## Begin DATASET RECORDS
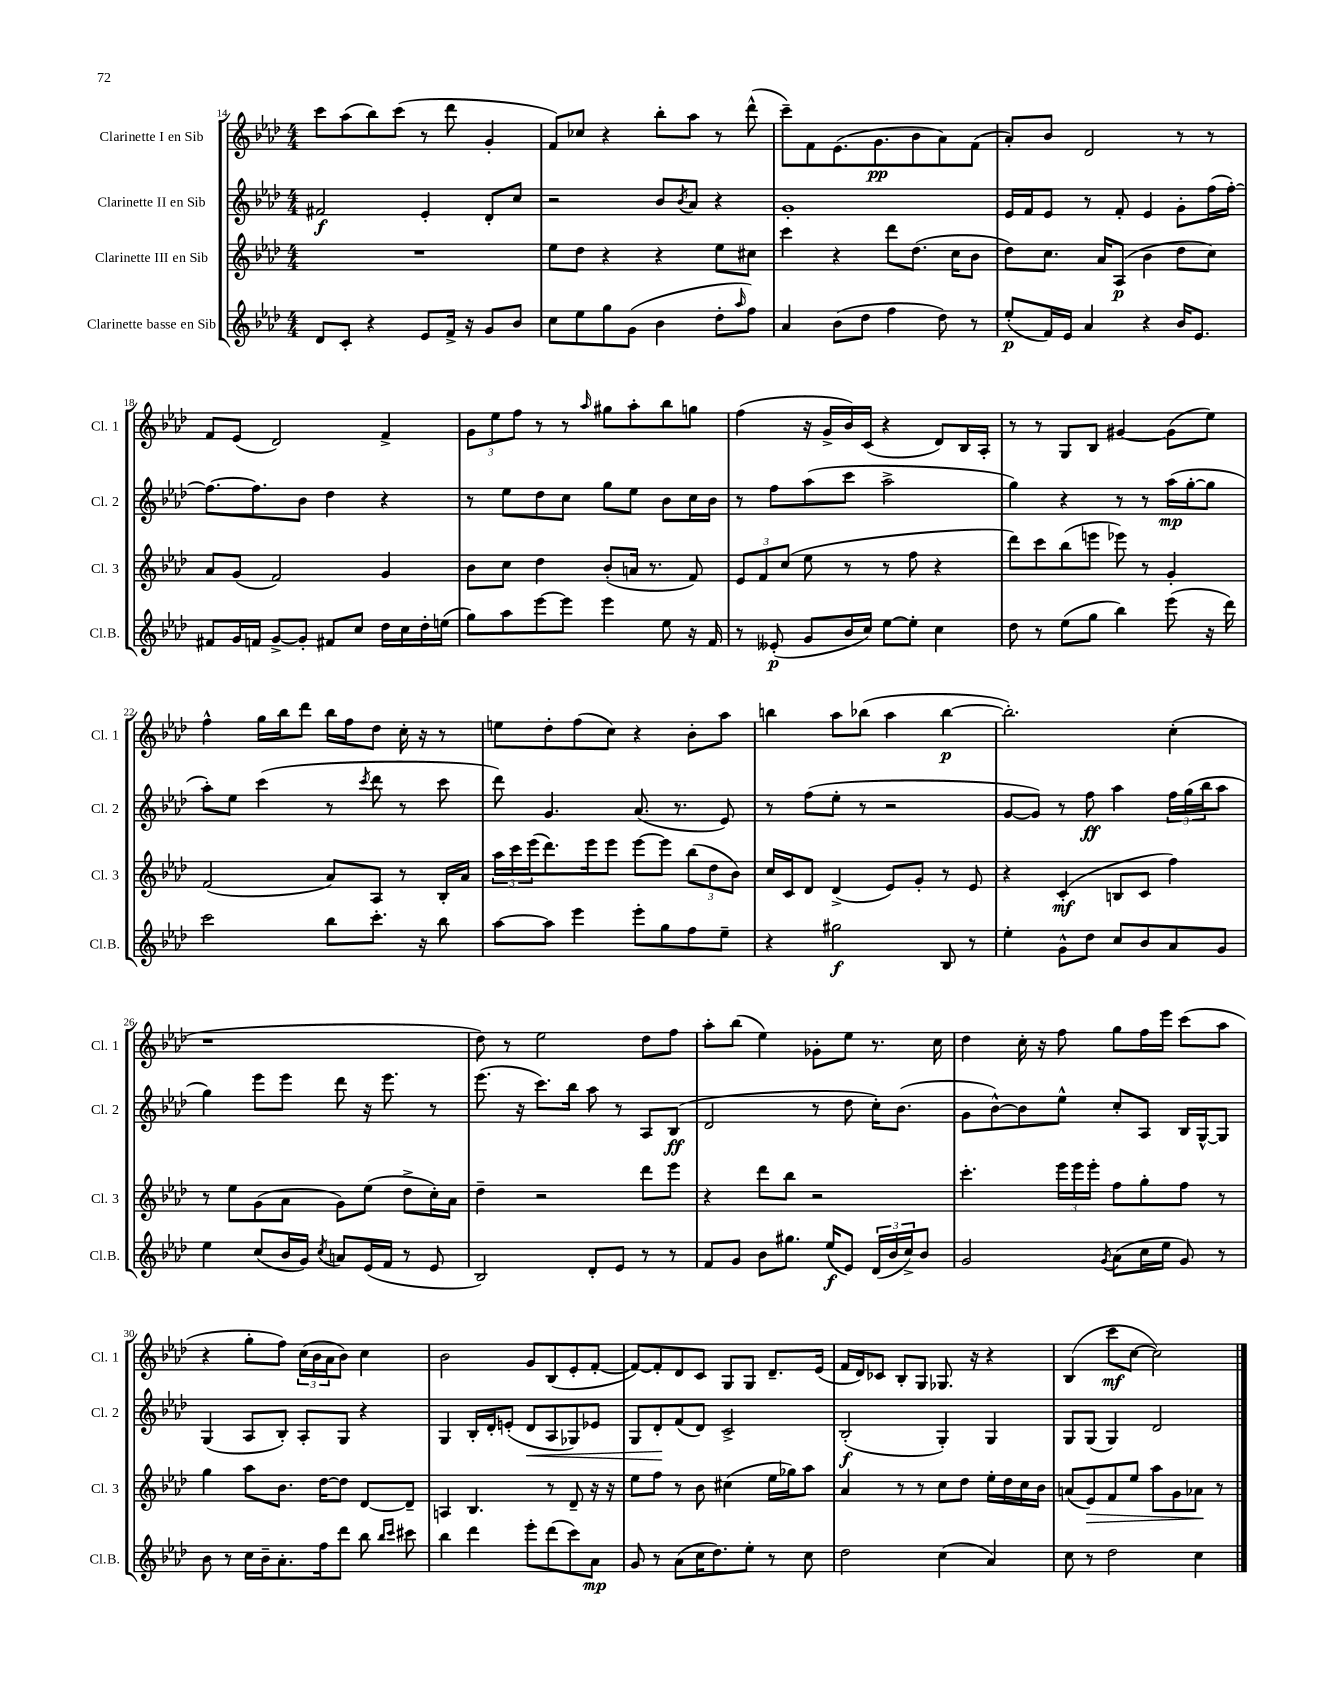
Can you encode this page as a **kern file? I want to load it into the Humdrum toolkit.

**kern	**kern	**kern	**kern
*staff4	*staff3	*staff2	*staff1
*clefG2	*clefG2	*clefG2	*clefG2
*k[b-e-a-d-]	*k[b-e-a-d-]	*k[b-e-a-d-]	*k[b-e-a-d-]
*M4/4	*M4/4	*M4/4	*M4/4
8d-/L	1r	2f#/	8ccc\L
8c'/J	.	.	(8aa-\
4r	.	.	8bb-\)
.	.	.	(8ccc\J
8e-/L	.	4e-'/	8r
16f^/Jk	.	.	8ddd-\
16r	.	.	.
8g/L	.	8d-'/L	4g'/
8b-/J	.	8cc/J	.
=	=	=	=
8cc\L	8ee-\L	2r	8f/L)
8ee-\	8dd-\J	.	8cc-/J
8gg\	4r	.	4r
(8g\J	.	.	.
4b-\	4r	8b-/L	8bb-'\L
.	.	8qb-/	.
.	.	8a-/J	8aa-\J
8dd-'\L	8ee-\L	4r	8r
16qqaa-/	.	.	.
8ff\J)	8cc#\J	.	(8ddd-^^\
=	=	=	=
4a-/	4ccc\	1g'	8ccc~\L)
.	.	.	8f\
(8b-\L	4r	.	(8.e-\
8dd-\J	.	.	.
.	.	.	8.g\
4ff\	8ddd-\L	.	.
.	(8.dd-\J	.	8b-\
8dd-\)	.	.	8a-\)
.	16cc\LK	.	.
8r	8b-\J	.	(8f\J
=	=	=	=
(8ee-'/L	8dd-\L)	16e-/LL	8a-'/L)
.	.	16f/J	.
16f/L)	8.cc\J	8e-/J	8b-/J
16e-/JJ	.	.	.
4a-/	.	8r	2d-/
.	16a-/LK	.	.
.	(8A-/J	8f'/	.
4r	4b-\	4e-/	.
16b-/LK	8dd-\L	8g'\L	8r
8.e-/J	.	.	.
.	8cc\J)	(16ff\L	8r
.	.	[16ff'\JJ)	.
=	=	=	=
8f#/L	8a-/L	8.ff\_L	8f/L
16g/L	(8g/J	.	(8e-/J
16f/JJ	.	8.ff\]	.
[8g^/L	2f/)	.	2d-/)
8g'/]J	.	8b-\J	.
8f#/L	.	4dd-\	.
8cc/J	.	.	.
16dd-\LL	4g/	4r	4f^/
16cc\	.	.	.
16dd-'\	.	.	.
(16ee\JJ	.	.	.
=	=	=	=
8gg\L)	8b-\L	8r	12g\L
.	.	.	12ee-\
8aa-\	8cc\J	8ee-\L	.
.	.	.	12ff\J
[8eee-\	4dd-\	8dd-\	8r
8eee-\]J	.	8cc\J	8r
.	.	.	16qqaa-/
4eee-\	(8b-'/L	8gg\L	8gg#\L
.	16a/Jk	8ee-\J	8aa-'\
.	8.r	.	.
8ee-\	.	8b-\L	8bb-\
16r	8f/)	16cc\L	8gg\J
16f/	.	16b-\JJ	.
=	=	=	=
8r	12e-/L	8r	(4ff\
.	12f/	.	.
(8e--'/	.	8ff\L	.
.	(12cc/J	.	.
8g/L	8ee-\	(8aa-\	16r
.	.	.	16g^/LL
16b-/L	8r	8ccc\J	16b-/)
16cc/JJ)	.	.	(16c/JJ
[8ee-\L	8r	2aa-^\	4r
8ee-'\]J	8ff\	.	.
4cc\	4r	.	8d-/L)
.	.	.	16B-/L
.	.	.	16A-'/JJ
=	=	=	=
8dd-\	8ddd-\L)	4gg\)	8r
8r	8ccc\	.	8r
(8ee-\L	(8bb-\	4r	8G/L
8gg\J	8eee\J	.	8B-/J
4bb-\)	8eee-\)	8r	[4g#/
.	8r	8r	.
(8eee-\	4g'/	(16aa-\LL	(8g#\]L
.	.	[16gg'\J	.
16r	.	8gg\]J	8ee-\J)
16ddd-\)	.	.	.
=	=	=	=
2ccc\	(2f/	8aa-'\L)	4ff^^\
.	.	8ee-\J	.
.	.	(4ccc\	16gg\LL
.	.	.	16bb-\J
.	.	.	8ddd-\J
8bb-\L	8a-/L)	8r	16bb-\LL
.	.	.	16ff\J
.	.	8qccc/	.
8.ccc'\J	8A-/J	8ddd-\	8dd-\J
.	8r	8r	16cc'\
16r	.	.	16r
8bb-\	16B-'/LL	8ccc\	8r
.	16a-/JJ	.	.
=	=	=	=
[8aa-\L	24aa-\LL	8ddd-\)	8ee\L
.	24ccc\	.	.
.	(24eee-\J	.	.
8aa-\]J	8.ddd-\)	4.g/	8dd-'\
4eee-\	.	.	(8ff\
.	16eee-\k	.	.
.	8eee-\J	.	8cc\J)
8eee-'\L	[8eee-\L	(8.a-/	4r
8gg\	8eee-\]J	.	.
.	.	8.r	.
8ff\	(12bb-\L	.	8b-'\L
.	12dd-\	.	.
8ee-~\J	.	8e-/)	8aa-\J
.	12b-\J)	.	.
=	=	=	=
4r	16cc/LL	8r	4bb\
.	16c/J	.	.
.	8d-/J	(8ff\L	.
2gg#\	(4d-^/	8ee-'\J	8aa-\L
.	.	8r	(8bb-\J
.	8e-/L)	2r	4aa-\
.	8g'/J	.	.
8B-/	8r	.	[4bb-\
8r	8e-/	.	.
=	=	=	=
4ee-'\	4r	[8g/L	2.bb-'\])
.	.	8g/]J)	.
8g^^\L	(4c'/	8r	.
8dd-\J	.	8ff\	.
8cc/L	8B/L	4aa-\	.
8b-/	8c/J	.	.
8a-/	4ff\)	24ff\LL	(4cc'\
.	.	(24gg\	.
.	.	24bb-\J	.
8g/J	.	8aa-\J	.
=	=	=	=
4ee-\	8r	4gg\)	1r
.	8ee-\L	.	.
(8cc/L	(8g\	8eee-\L	.
16b-/L	8a-\J	8eee-\J	.
16g/JJ)	.	.	.
8qcc/	.	.	.
8a/L	8g\L)	8ddd-\	.
(16e-/L	(8ee-\J	16r	.
16f/JJ	.	8.eee-\	.
8r	8dd-^\L	.	.
8e-/	16cc'\L)	8r	.
.	16a-\JJ	.	.
=	=	=	=
2B-/)	4dd-~\	(8.eee-\	8dd-\)
.	.	.	8r
.	.	16r	.
.	2r	8.ccc\L)	2ee-\
.	.	16bb-\Jk	.
8d-'/L	.	8aa-\	.
8e-/J	.	8r	.
8r	8ddd-\L	8A-/L	8dd-\L
8r	8eee-\J	(8B-/J	8ff\J
=	=	=	=
8f/L	4r	2d-/	8aa-'\L
8g/J	.	.	(8bb-\J
8b-\L	8ddd-\L	.	4ee-\)
8.gg#\J	8bb-\J	.	.
.	2r	8r	8g-'\L
(16ee-/LK	.	.	.
8e-/J)	.	8dd-\	8ee-\J
(24d-/LL	.	16cc'\LK)	8.r
24b-/	.	.	.
.	.	(8.b-\J	.
24cc^/J)	.	.	.
8b-/J	.	.	.
.	.	.	16cc\
=	=	=	=
2g/	4.ccc'\	8g\L	4dd-\
.	.	[8b-^^\)	.
.	.	8b-\]	16cc'\
.	.	.	16r
.	24eee-\LL	8ee-^^\J	8ff\
.	24eee-\	.	.
.	24eee-'\JJ	.	.
8qg/	.	.	.
(8a-\L	8ff\L	8cc'/L	8gg\L
16cc\L	8gg'\	8A-/J	16ff\L
16ee-\JJ	.	.	16eee-\JJ
8g/)	8ff\J	16B-/LL	(8ccc\L
.	.	[16G^^/J	.
8r	8r	8G/]J	8aa-\J
=	=	=	=
8b-\	4gg\	(4G/	4r
8r	.	.	.
16cc\LL	8aa-\L	8A-/L	8gg'\L
16b-~\J	.	.	.
8.a-'\	8.b-\J	8B-'/J)	8ff\J)
.	.	8A-'/L	(24cc\LL
.	.	.	24b-\
16ff\k	[16dd-\LK	.	.
.	.	.	24a-\J
8ddd-\J	8dd-\]J	8G/J	8b-\J)
8bb-\	[8d-/L	4r	4cc\
16qqbb-/LL	.	.	.
16qqccc/JJ	.	.	.
8ccc#\	8d-~/]J	.	.
=	=	=	=
4bb-\	4A/	4G/	2b-\
4ddd-\	4.B-/	16B-'/LL	.
.	.	16d-'/J	.
.	.	(8e'/J	.
8eee-'\L	.	8d-/L	8g/L
(8ddd-\	8r	8A-/	(8B-/
8ccc\)	8d-~/	8G-/)	8e-'/
8a-\J	16r	8e-/J	[8f'/J
.	16r	.	.
=	=	=	=
8g/	8ee-\L	8G/L	8f/_L)
8r	8ff\J	8d-'/	8f'/]
(8a-\L	8r	(8f/	8d-/
16cc\K	8b-\	8d-/J)	8c/J
8.dd-\)	.	.	.
.	(4cc#\	2c^/	8G/L
8ee-'\J	.	.	8G/J
8r	16ee-\LL	.	8.d-~/L
.	16gg-\J)	.	.
8cc\	8aa-\J	.	.
.	.	.	(16e-/Jk
=	=	=	=
2dd-\	4a-/	(2B-'/	16f/LL
.	.	.	16d-/J)
.	.	.	8c-/J
.	8r	.	8B-'/L
.	8r	.	8G/J
(4cc\	8cc\L	4G'/)	8.G-/
.	8dd-\J	.	.
.	.	.	16r
4a-/)	16ee-'\LL	4G/	4r
.	16dd-\	.	.
.	16cc\	.	.
.	16b-\JJ	.	.
=	=	=	=
8cc\	(8a/L	8G/L	(4B-/
8r	8e-/)	(8G/J	.
2dd-\	8f/	4G/)	8ccc\L
.	8ee-/J	.	[8cc\J
.	8aa-\L	2d-/	2cc\])
.	8g\	.	.
4cc\	8a-\J	.	.
.	8r	.	.
==	==	==	==
*-	*-	*-	*-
## End DATASET RECORDS
# [STATED EXERCISE]
Count the lines in the records above that contain the string "kern", with case counting. Reply with the number alone.

# [EXERCISE SOLUTION]
2